BEGIN RECORDS PROVIDED

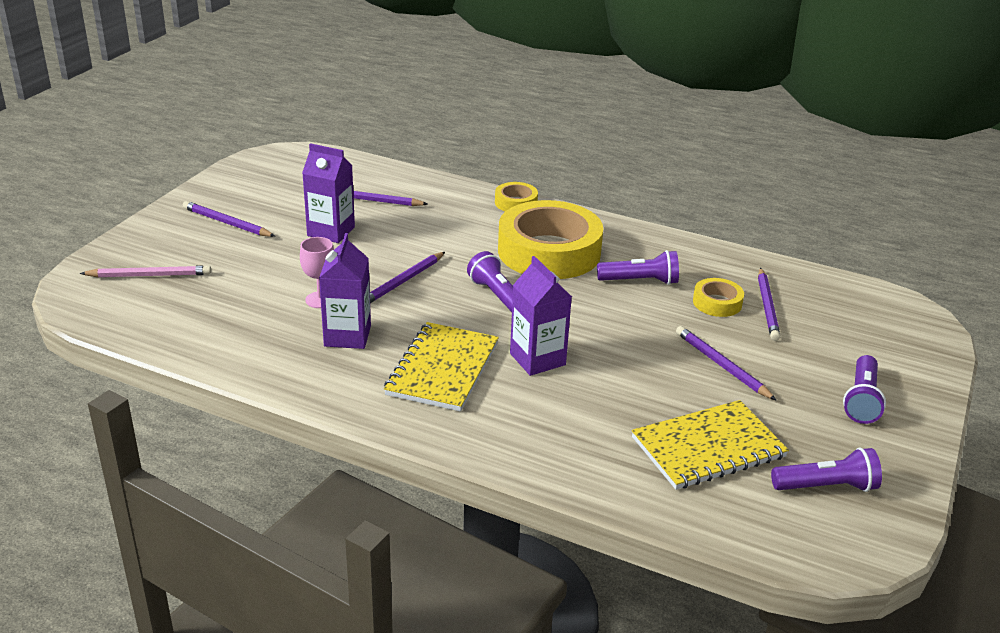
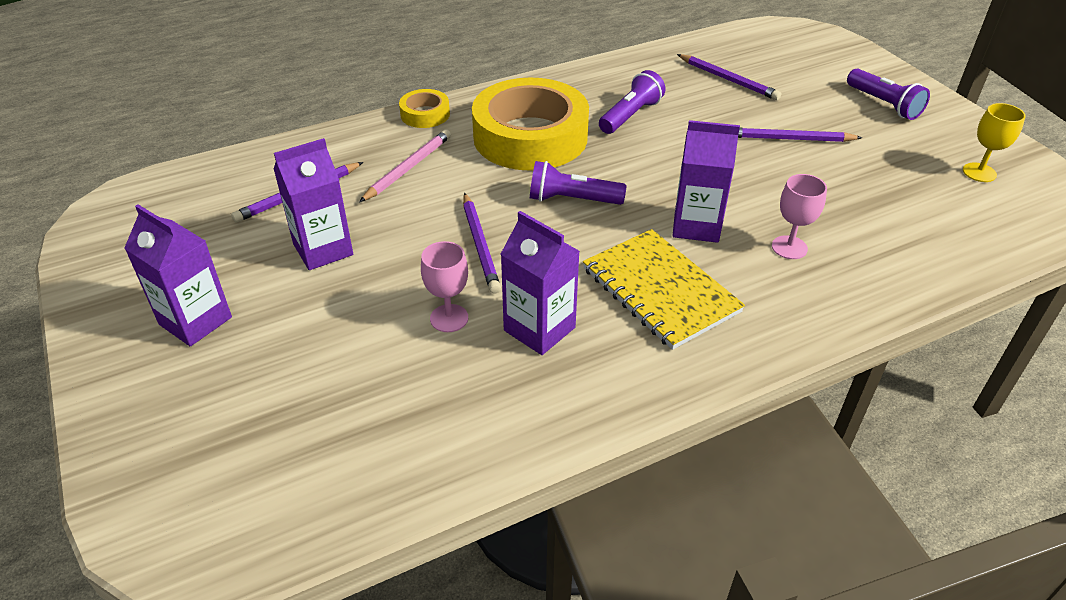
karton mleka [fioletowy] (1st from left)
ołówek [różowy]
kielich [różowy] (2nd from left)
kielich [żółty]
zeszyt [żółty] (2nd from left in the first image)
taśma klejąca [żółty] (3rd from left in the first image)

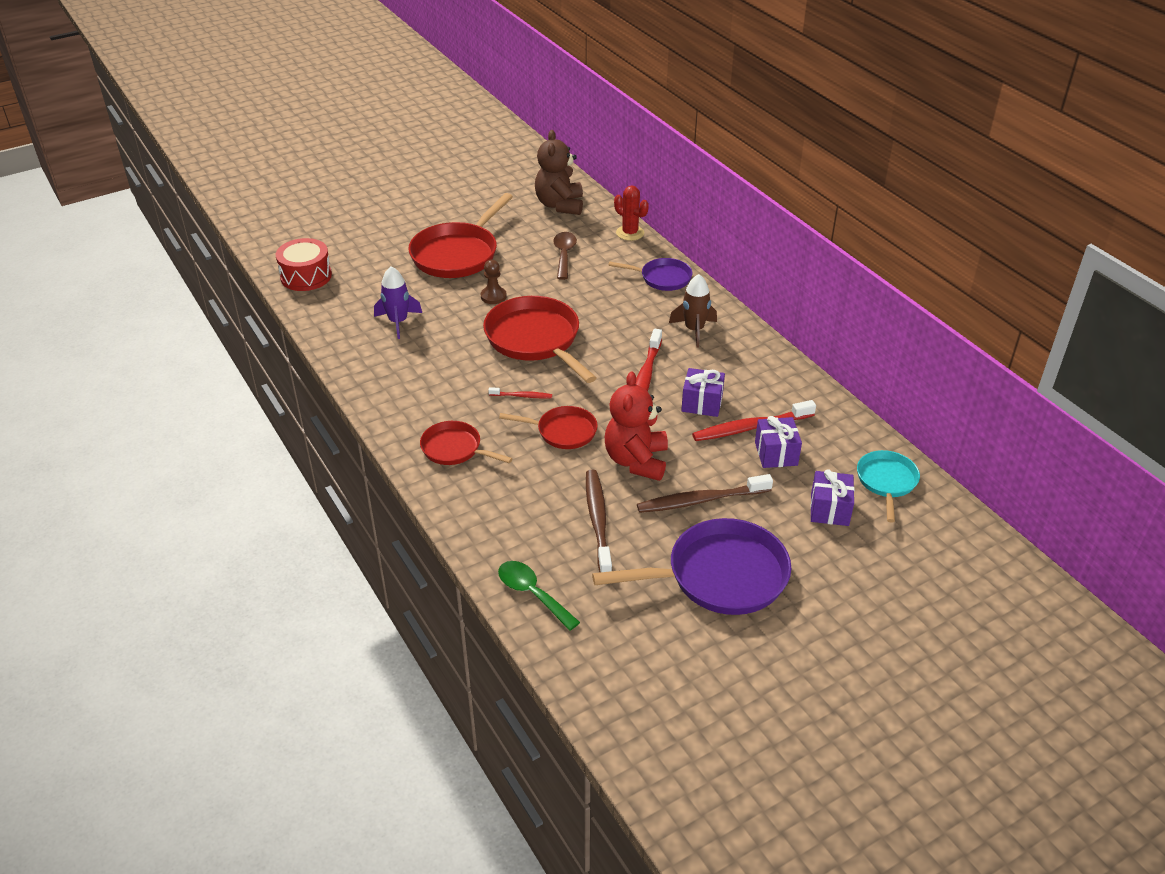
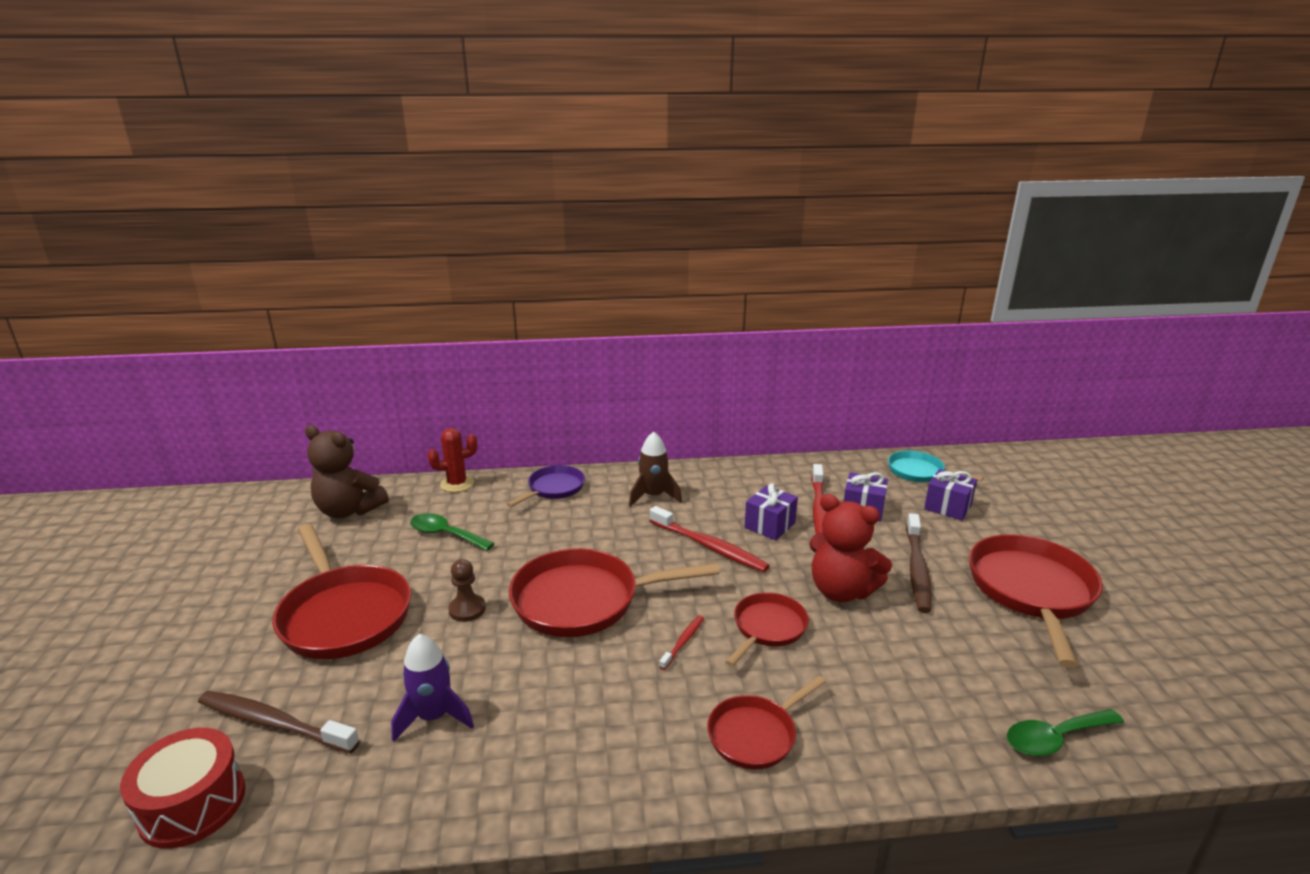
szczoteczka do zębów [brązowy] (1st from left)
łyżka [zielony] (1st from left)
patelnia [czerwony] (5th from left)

END RECORDS PROVIDED

● **TASK**: Please write out exactly the lines starting at the one that contains "ołówek [różowy]" and ending with the final line of the entries, both ends included. Do not write out any pictures.

● **WRITTEN ANSWER**:
ołówek [różowy]
kielich [różowy] (2nd from left)
kielich [żółty]
zeszyt [żółty] (2nd from left in the first image)
taśma klejąca [żółty] (3rd from left in the first image)

szczoteczka do zębów [brązowy] (1st from left)
łyżka [zielony] (1st from left)
patelnia [czerwony] (5th from left)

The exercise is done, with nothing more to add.